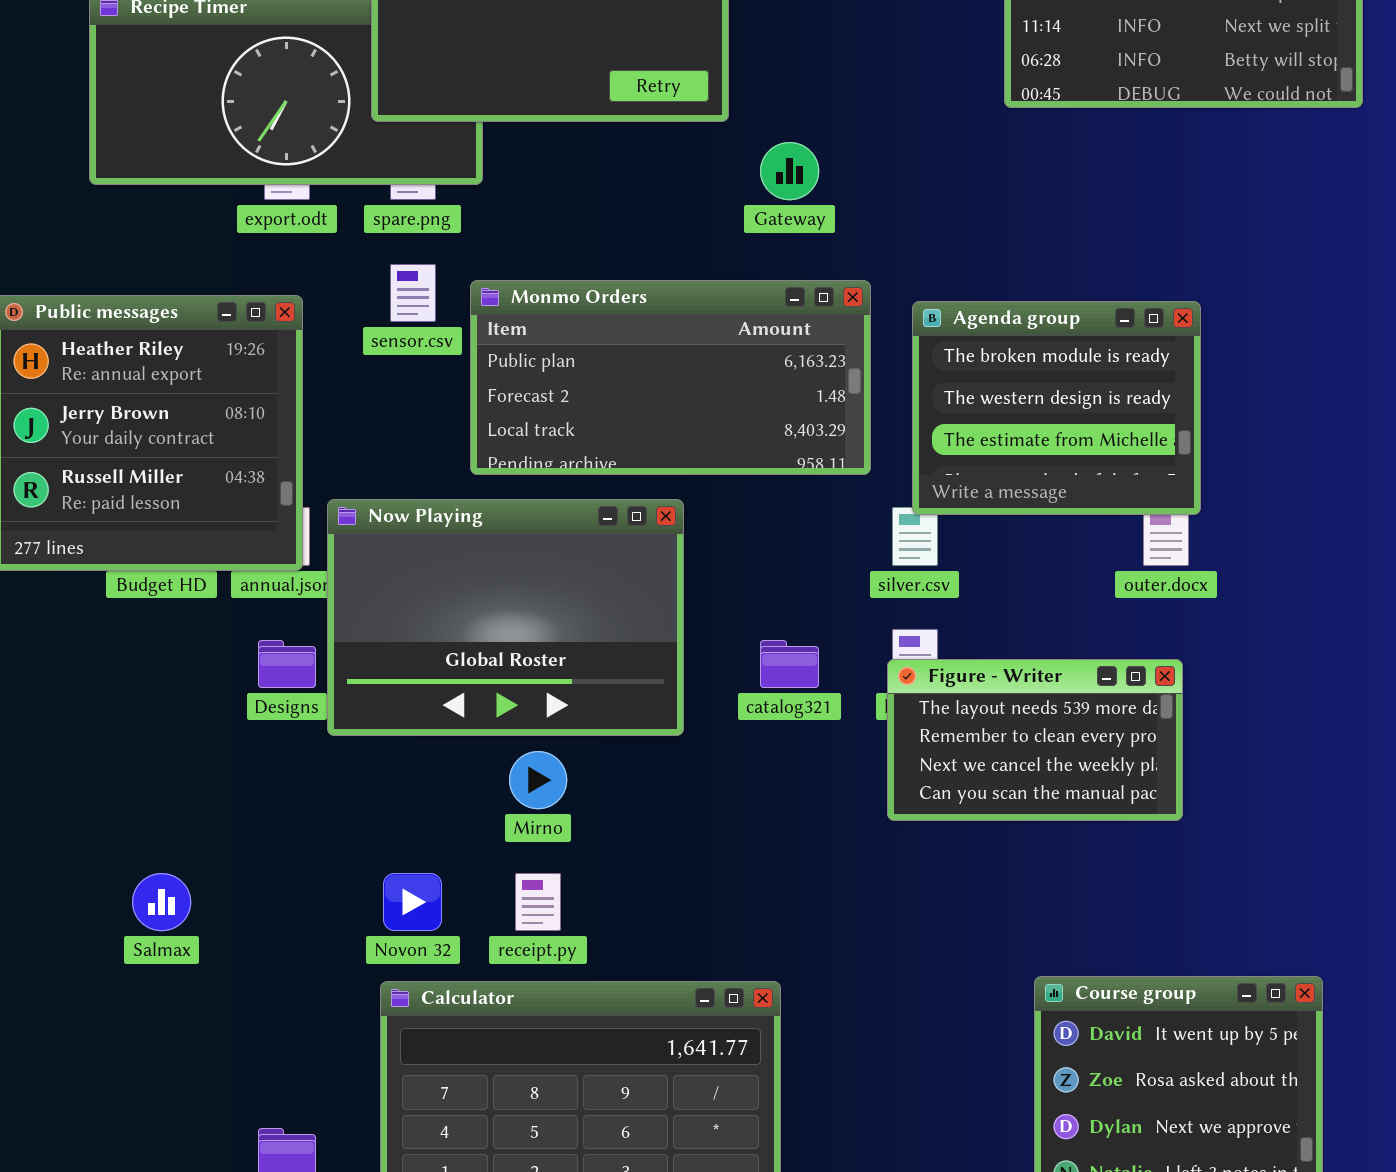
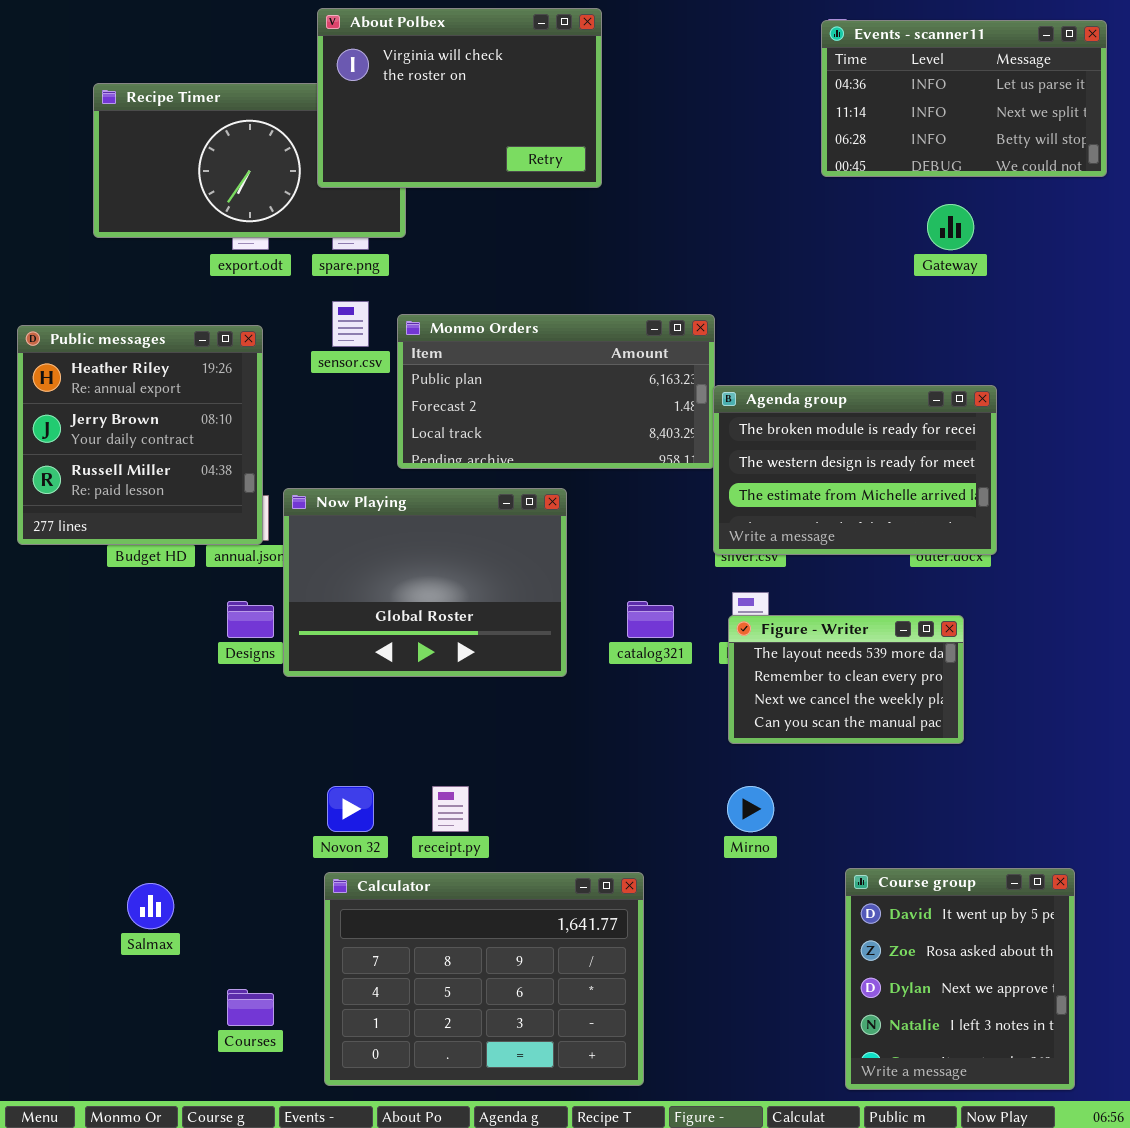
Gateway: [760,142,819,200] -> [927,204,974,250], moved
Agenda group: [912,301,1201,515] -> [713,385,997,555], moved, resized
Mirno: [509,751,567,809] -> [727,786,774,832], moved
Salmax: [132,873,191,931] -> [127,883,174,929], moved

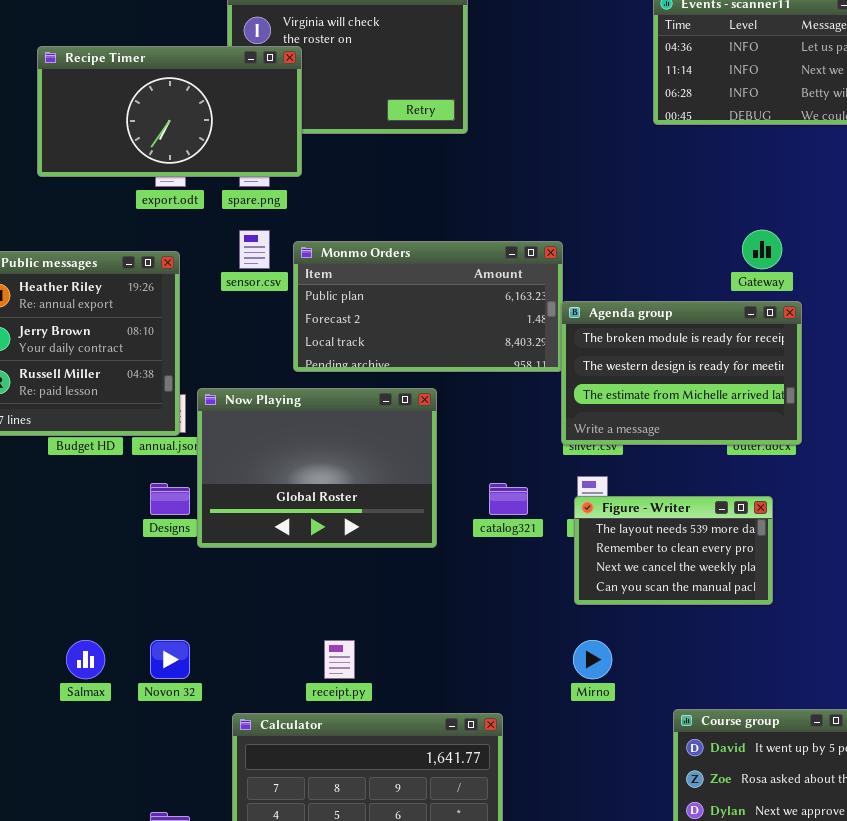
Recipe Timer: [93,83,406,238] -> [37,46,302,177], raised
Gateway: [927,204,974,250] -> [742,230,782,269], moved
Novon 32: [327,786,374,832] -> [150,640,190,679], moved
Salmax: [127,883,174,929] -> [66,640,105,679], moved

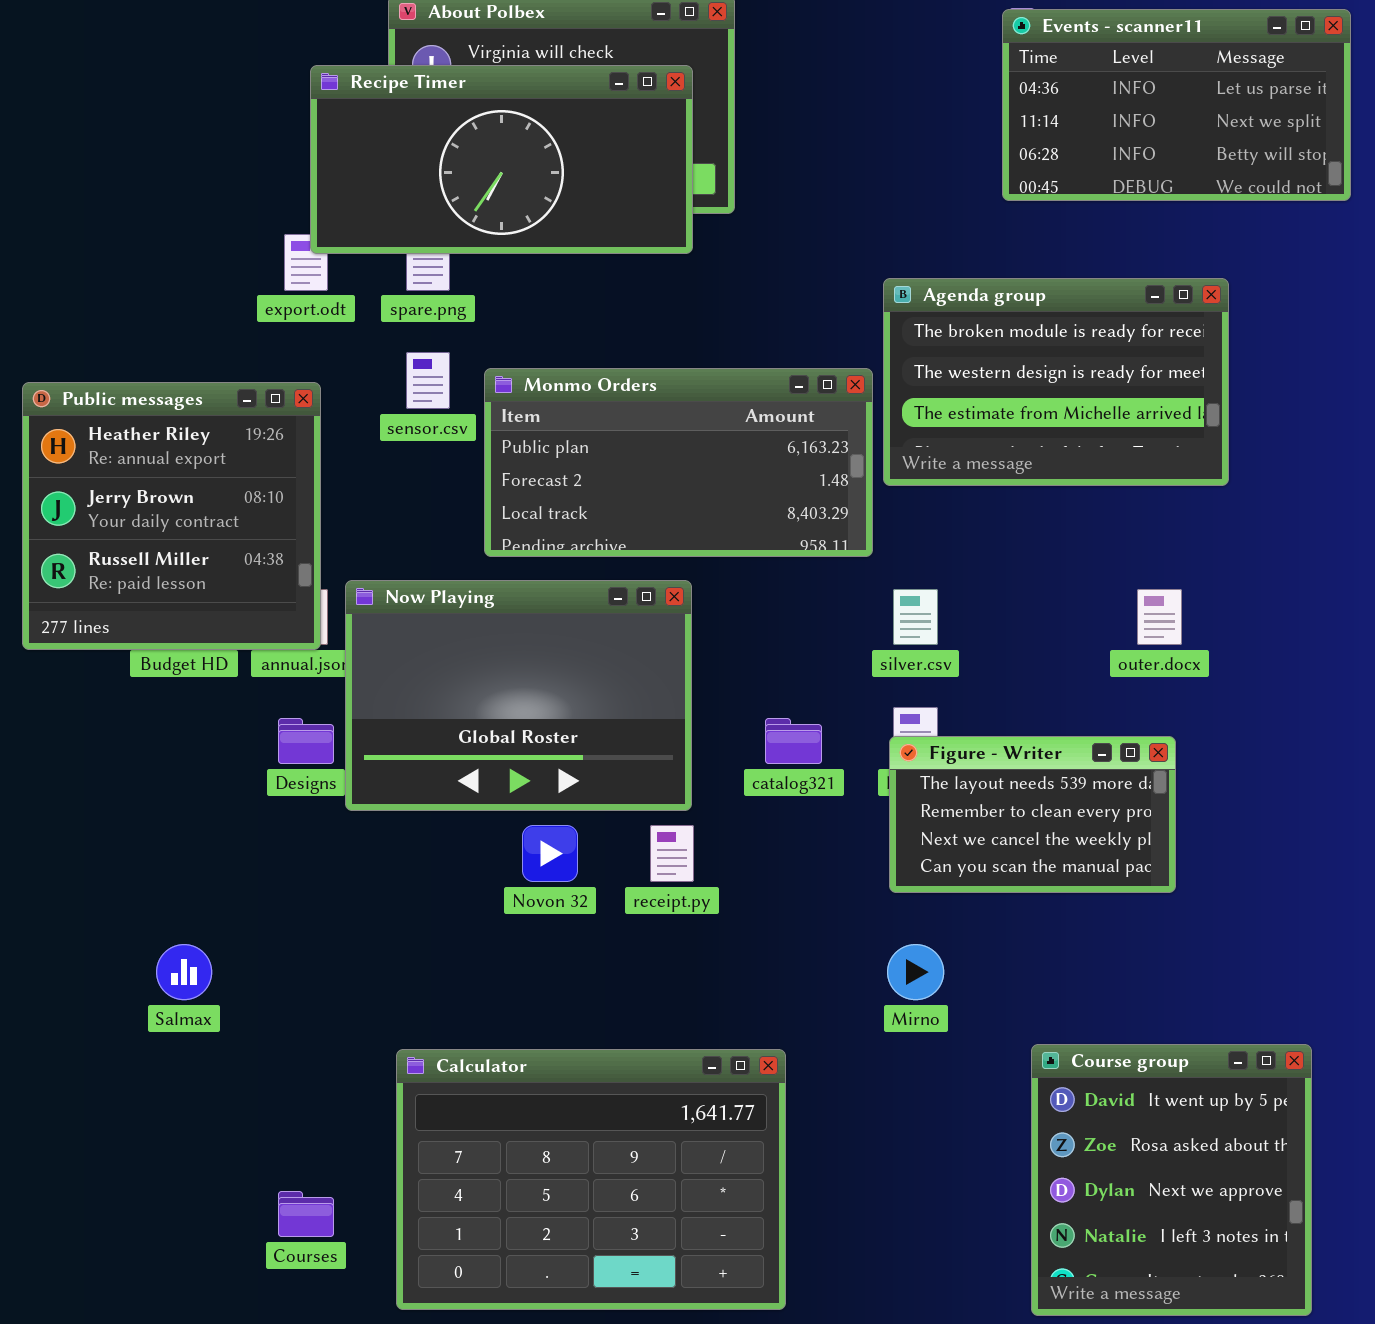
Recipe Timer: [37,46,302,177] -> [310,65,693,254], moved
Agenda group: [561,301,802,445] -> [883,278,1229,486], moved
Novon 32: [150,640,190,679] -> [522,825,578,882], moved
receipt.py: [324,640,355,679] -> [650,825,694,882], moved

* * *

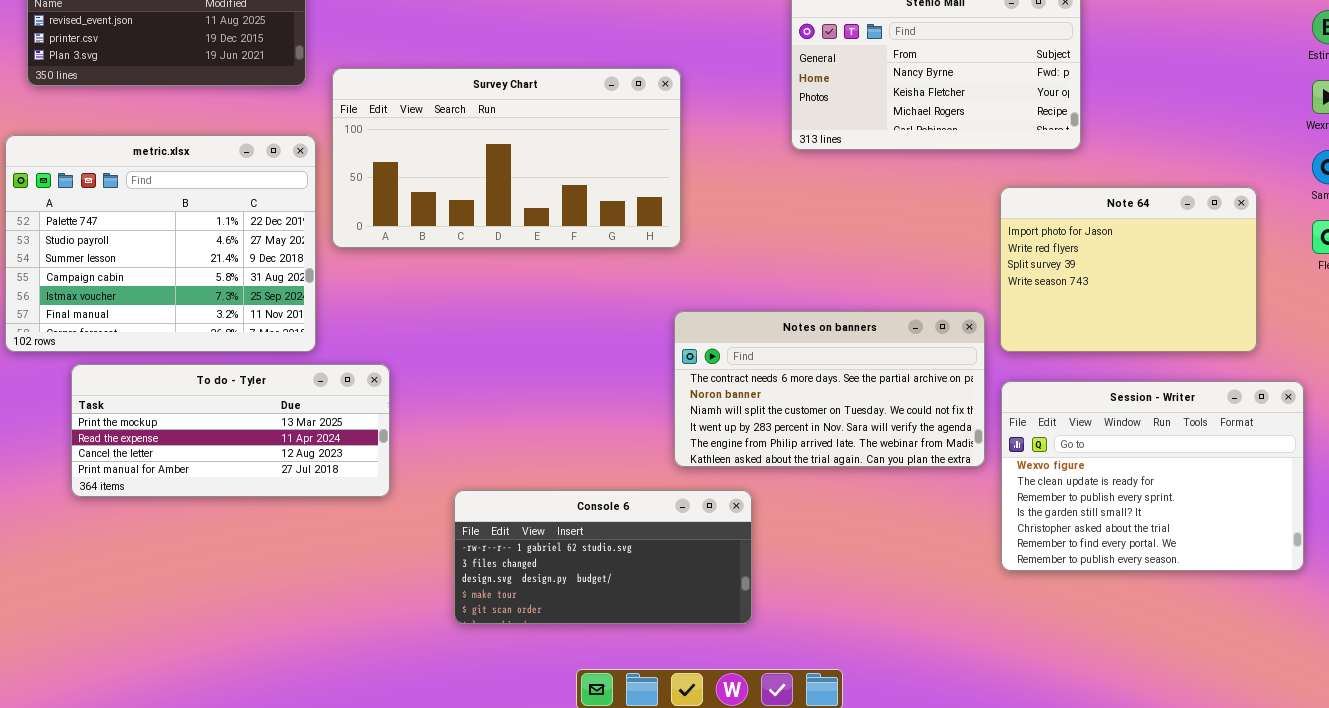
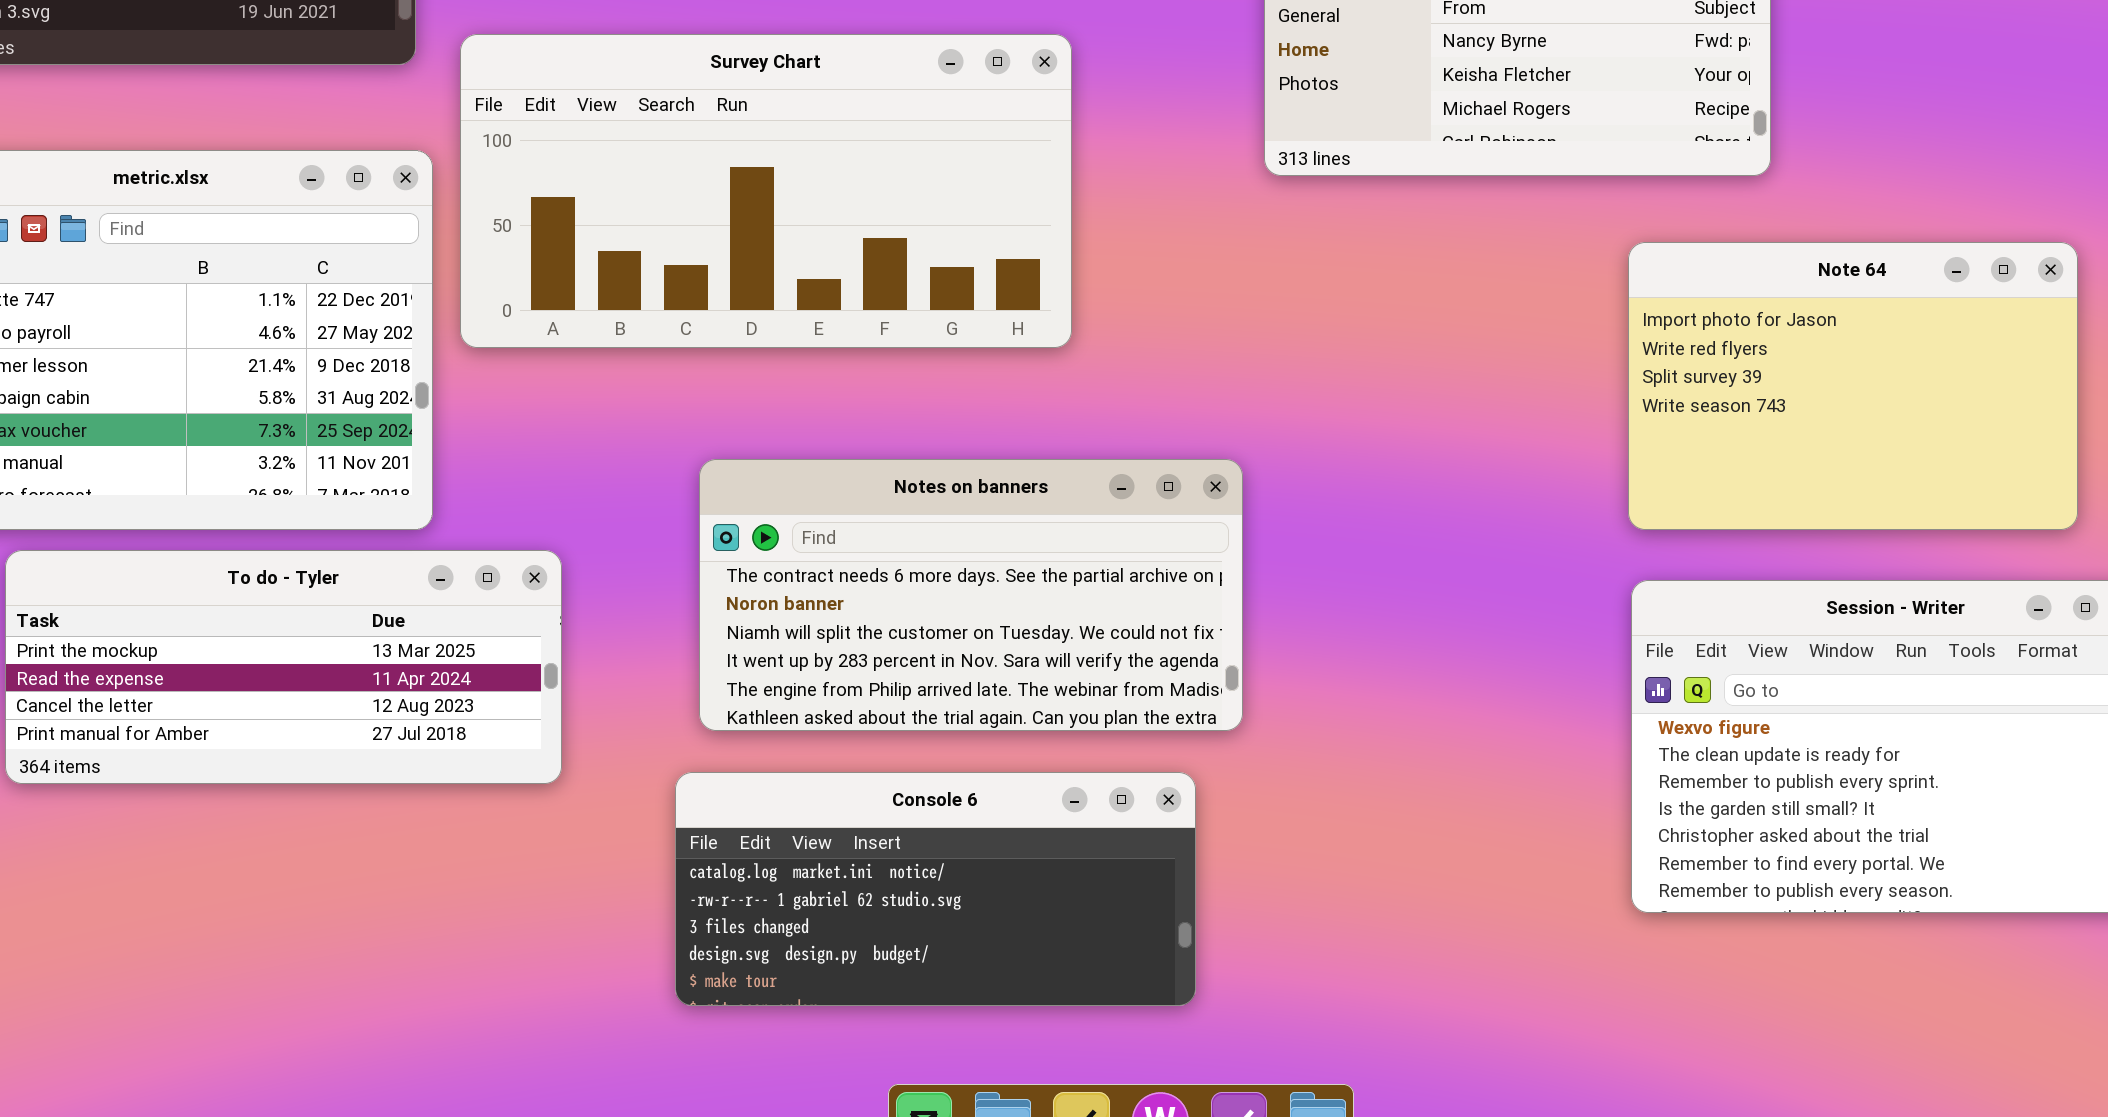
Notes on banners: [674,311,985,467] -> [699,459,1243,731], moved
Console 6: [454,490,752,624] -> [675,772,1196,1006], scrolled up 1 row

==

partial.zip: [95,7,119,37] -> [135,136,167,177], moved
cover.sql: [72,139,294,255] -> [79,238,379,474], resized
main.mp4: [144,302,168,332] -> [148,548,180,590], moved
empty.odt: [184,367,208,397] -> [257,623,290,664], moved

Exercise prompt
Reproduce, word for word, everything in the listing above from the line containing "Gateway: [760,142,819,200] ->" down to the line containing "Novon 32: [150,640,190,679]", both of them included. No pictures.

Answer to the problem
Gateway: [760,142,819,200] -> [927,204,974,250], moved
Agenda group: [912,301,1201,515] -> [713,385,997,555], moved, resized
Mirno: [509,751,567,809] -> [727,786,774,832], moved
Salmax: [132,873,191,931] -> [127,883,174,929], moved

Recipe Timer: [93,83,406,238] -> [37,46,302,177], raised
Gateway: [927,204,974,250] -> [742,230,782,269], moved
Novon 32: [327,786,374,832] -> [150,640,190,679], moved
Salmax: [127,883,174,929] -> [66,640,105,679], moved

Recipe Timer: [37,46,302,177] -> [310,65,693,254], moved
Agenda group: [561,301,802,445] -> [883,278,1229,486], moved
Novon 32: [150,640,190,679] -> [522,825,578,882], moved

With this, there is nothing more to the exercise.